> _Work task_
The stretch from the line with "C3: none -> 47uF (+9V, BUF)" through the line with "R3: 1.3k (+9V, SCL) -> 6.8k (+9V, SCL)" in the records below: write it out exactly, and nothing else.

> _Recorded information_
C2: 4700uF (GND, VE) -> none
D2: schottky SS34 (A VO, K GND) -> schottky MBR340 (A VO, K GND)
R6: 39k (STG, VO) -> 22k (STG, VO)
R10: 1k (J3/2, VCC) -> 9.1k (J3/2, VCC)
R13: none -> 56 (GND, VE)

--

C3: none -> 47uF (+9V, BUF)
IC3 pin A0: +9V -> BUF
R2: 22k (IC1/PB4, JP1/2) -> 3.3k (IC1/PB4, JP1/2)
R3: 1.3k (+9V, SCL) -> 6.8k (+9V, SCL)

> _Solved problem_
C3: none -> 47uF (+9V, BUF)
IC3 pin A0: +9V -> BUF
R2: 22k (IC1/PB4, JP1/2) -> 3.3k (IC1/PB4, JP1/2)
R3: 1.3k (+9V, SCL) -> 6.8k (+9V, SCL)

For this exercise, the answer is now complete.